[TO DO]:
Write out, word for word, only the lines from the one with "bench: (678, 438) -> (672, 388), moved" to the end of the data below.

[Document version comparisons]
-*-
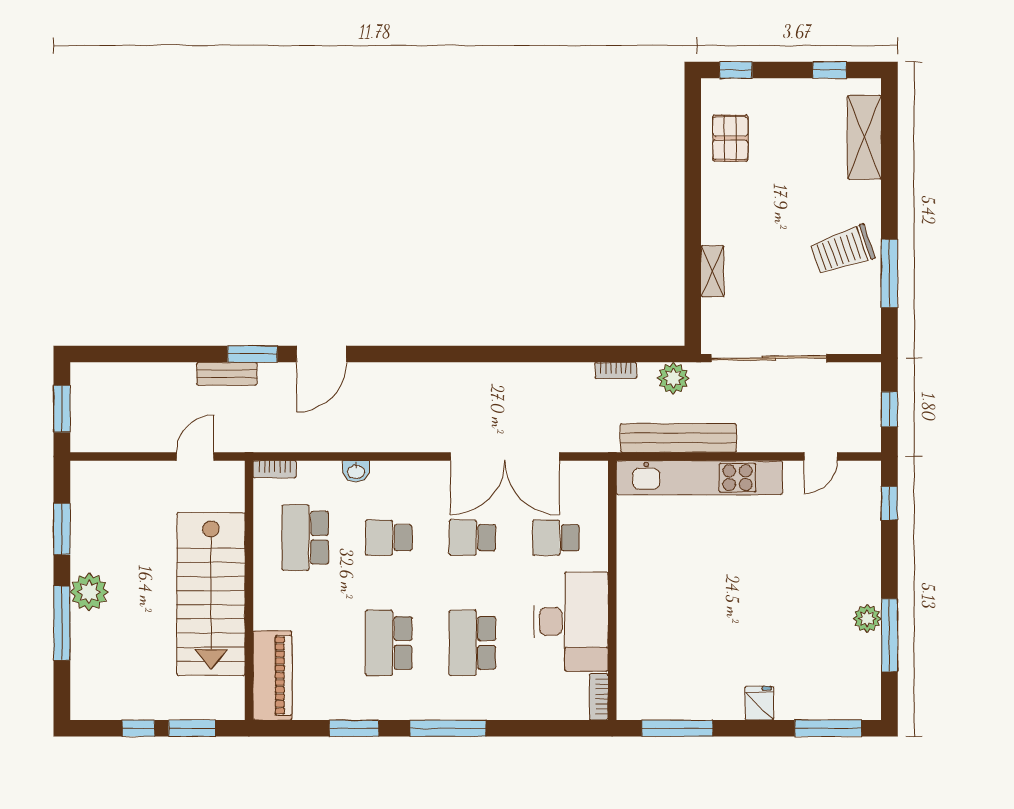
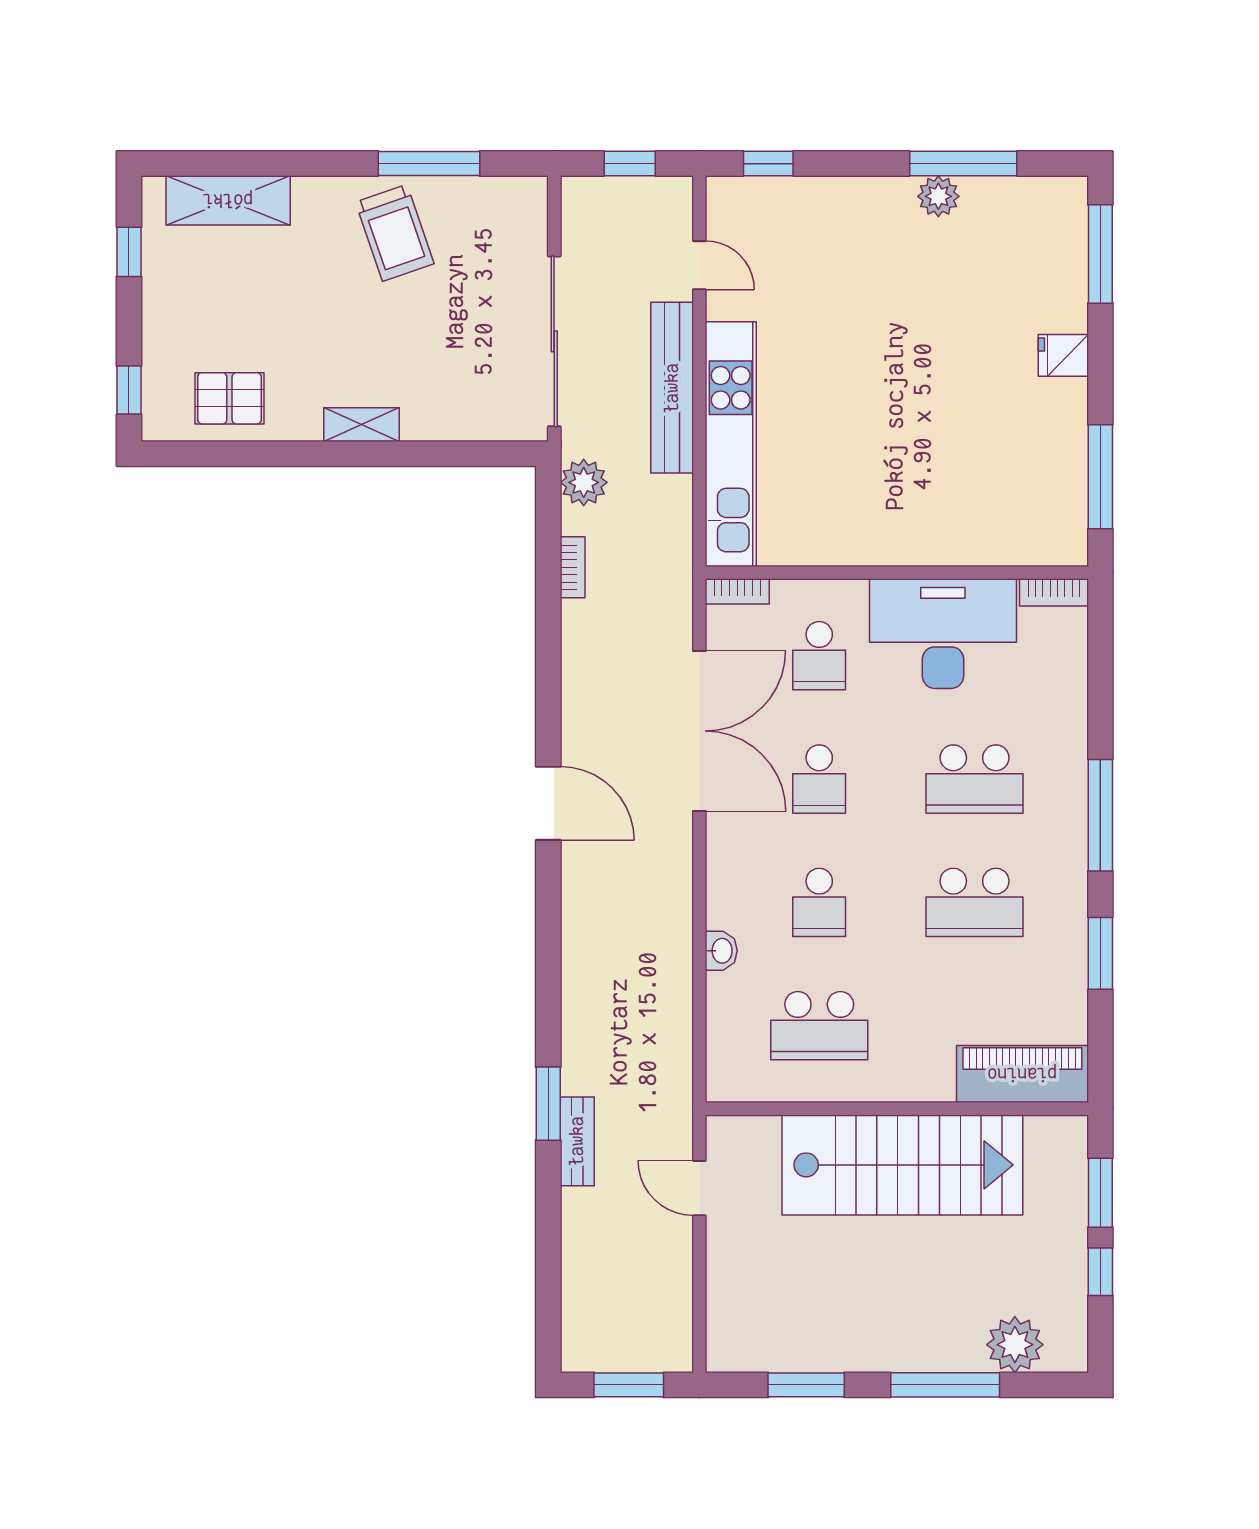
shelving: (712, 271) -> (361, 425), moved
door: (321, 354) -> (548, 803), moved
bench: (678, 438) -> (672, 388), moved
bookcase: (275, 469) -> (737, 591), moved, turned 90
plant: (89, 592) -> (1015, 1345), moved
-*-
[EXERCISE OUTPUT]:
bench: (678, 438) -> (672, 388), moved
bookcase: (275, 469) -> (737, 591), moved, turned 90
plant: (89, 592) -> (1015, 1345), moved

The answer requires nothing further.